### WORK REQUIRED
In the data that follows, each entry is to be restated exactly.

### RECORDS SUPPLIED
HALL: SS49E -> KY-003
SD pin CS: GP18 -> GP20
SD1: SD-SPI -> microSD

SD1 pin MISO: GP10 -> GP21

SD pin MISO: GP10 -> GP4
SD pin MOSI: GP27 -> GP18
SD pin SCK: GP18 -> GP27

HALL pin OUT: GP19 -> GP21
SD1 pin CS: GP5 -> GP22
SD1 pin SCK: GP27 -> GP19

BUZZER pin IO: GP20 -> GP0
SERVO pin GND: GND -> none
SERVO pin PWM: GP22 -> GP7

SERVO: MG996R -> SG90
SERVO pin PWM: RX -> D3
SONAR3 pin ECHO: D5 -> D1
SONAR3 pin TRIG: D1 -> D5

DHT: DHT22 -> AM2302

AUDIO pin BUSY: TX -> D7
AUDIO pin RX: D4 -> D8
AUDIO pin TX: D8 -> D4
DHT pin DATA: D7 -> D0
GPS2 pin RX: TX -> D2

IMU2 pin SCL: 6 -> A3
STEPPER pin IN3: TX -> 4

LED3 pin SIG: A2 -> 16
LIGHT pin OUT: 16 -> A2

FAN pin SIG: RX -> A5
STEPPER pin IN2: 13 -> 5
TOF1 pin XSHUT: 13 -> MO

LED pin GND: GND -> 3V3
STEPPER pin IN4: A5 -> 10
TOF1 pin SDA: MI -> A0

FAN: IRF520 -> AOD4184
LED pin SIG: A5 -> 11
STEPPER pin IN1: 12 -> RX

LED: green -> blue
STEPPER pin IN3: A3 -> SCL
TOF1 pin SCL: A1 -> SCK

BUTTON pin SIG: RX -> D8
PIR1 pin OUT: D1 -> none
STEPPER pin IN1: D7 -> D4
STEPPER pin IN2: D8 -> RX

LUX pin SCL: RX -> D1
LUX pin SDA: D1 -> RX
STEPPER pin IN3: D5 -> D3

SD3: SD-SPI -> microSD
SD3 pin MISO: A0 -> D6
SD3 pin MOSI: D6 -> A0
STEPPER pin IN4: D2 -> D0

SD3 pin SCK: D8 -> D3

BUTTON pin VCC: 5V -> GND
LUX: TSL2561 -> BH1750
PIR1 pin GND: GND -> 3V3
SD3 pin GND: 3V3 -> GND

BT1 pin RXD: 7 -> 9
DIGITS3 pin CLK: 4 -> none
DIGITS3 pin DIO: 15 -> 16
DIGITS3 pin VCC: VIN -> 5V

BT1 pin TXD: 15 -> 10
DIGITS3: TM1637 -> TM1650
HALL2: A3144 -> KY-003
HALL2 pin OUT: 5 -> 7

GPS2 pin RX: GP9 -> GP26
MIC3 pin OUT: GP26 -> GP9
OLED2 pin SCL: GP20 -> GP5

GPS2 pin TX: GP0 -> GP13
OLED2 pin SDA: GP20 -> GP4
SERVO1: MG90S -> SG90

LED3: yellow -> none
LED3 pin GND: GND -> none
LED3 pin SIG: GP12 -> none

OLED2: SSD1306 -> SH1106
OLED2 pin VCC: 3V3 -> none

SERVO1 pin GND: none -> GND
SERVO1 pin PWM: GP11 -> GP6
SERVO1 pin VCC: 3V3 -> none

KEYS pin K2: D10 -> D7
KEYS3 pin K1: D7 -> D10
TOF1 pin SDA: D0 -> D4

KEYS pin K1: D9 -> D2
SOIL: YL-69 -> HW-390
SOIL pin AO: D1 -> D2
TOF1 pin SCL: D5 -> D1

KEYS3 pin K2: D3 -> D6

### REPLY TO THE TASK
HALL: SS49E -> KY-003
SD pin CS: GP18 -> GP20
SD1: SD-SPI -> microSD

SD1 pin MISO: GP10 -> GP21

SD pin MISO: GP10 -> GP4
SD pin MOSI: GP27 -> GP18
SD pin SCK: GP18 -> GP27

HALL pin OUT: GP19 -> GP21
SD1 pin CS: GP5 -> GP22
SD1 pin SCK: GP27 -> GP19

BUZZER pin IO: GP20 -> GP0
SERVO pin GND: GND -> none
SERVO pin PWM: GP22 -> GP7

SERVO: MG996R -> SG90
SERVO pin PWM: RX -> D3
SONAR3 pin ECHO: D5 -> D1
SONAR3 pin TRIG: D1 -> D5

DHT: DHT22 -> AM2302

AUDIO pin BUSY: TX -> D7
AUDIO pin RX: D4 -> D8
AUDIO pin TX: D8 -> D4
DHT pin DATA: D7 -> D0
GPS2 pin RX: TX -> D2

IMU2 pin SCL: 6 -> A3
STEPPER pin IN3: TX -> 4

LED3 pin SIG: A2 -> 16
LIGHT pin OUT: 16 -> A2

FAN pin SIG: RX -> A5
STEPPER pin IN2: 13 -> 5
TOF1 pin XSHUT: 13 -> MO

LED pin GND: GND -> 3V3
STEPPER pin IN4: A5 -> 10
TOF1 pin SDA: MI -> A0

FAN: IRF520 -> AOD4184
LED pin SIG: A5 -> 11
STEPPER pin IN1: 12 -> RX

LED: green -> blue
STEPPER pin IN3: A3 -> SCL
TOF1 pin SCL: A1 -> SCK

BUTTON pin SIG: RX -> D8
PIR1 pin OUT: D1 -> none
STEPPER pin IN1: D7 -> D4
STEPPER pin IN2: D8 -> RX

LUX pin SCL: RX -> D1
LUX pin SDA: D1 -> RX
STEPPER pin IN3: D5 -> D3

SD3: SD-SPI -> microSD
SD3 pin MISO: A0 -> D6
SD3 pin MOSI: D6 -> A0
STEPPER pin IN4: D2 -> D0

SD3 pin SCK: D8 -> D3

BUTTON pin VCC: 5V -> GND
LUX: TSL2561 -> BH1750
PIR1 pin GND: GND -> 3V3
SD3 pin GND: 3V3 -> GND

BT1 pin RXD: 7 -> 9
DIGITS3 pin CLK: 4 -> none
DIGITS3 pin DIO: 15 -> 16
DIGITS3 pin VCC: VIN -> 5V

BT1 pin TXD: 15 -> 10
DIGITS3: TM1637 -> TM1650
HALL2: A3144 -> KY-003
HALL2 pin OUT: 5 -> 7

GPS2 pin RX: GP9 -> GP26
MIC3 pin OUT: GP26 -> GP9
OLED2 pin SCL: GP20 -> GP5

GPS2 pin TX: GP0 -> GP13
OLED2 pin SDA: GP20 -> GP4
SERVO1: MG90S -> SG90

LED3: yellow -> none
LED3 pin GND: GND -> none
LED3 pin SIG: GP12 -> none

OLED2: SSD1306 -> SH1106
OLED2 pin VCC: 3V3 -> none

SERVO1 pin GND: none -> GND
SERVO1 pin PWM: GP11 -> GP6
SERVO1 pin VCC: 3V3 -> none

KEYS pin K2: D10 -> D7
KEYS3 pin K1: D7 -> D10
TOF1 pin SDA: D0 -> D4

KEYS pin K1: D9 -> D2
SOIL: YL-69 -> HW-390
SOIL pin AO: D1 -> D2
TOF1 pin SCL: D5 -> D1

KEYS3 pin K2: D3 -> D6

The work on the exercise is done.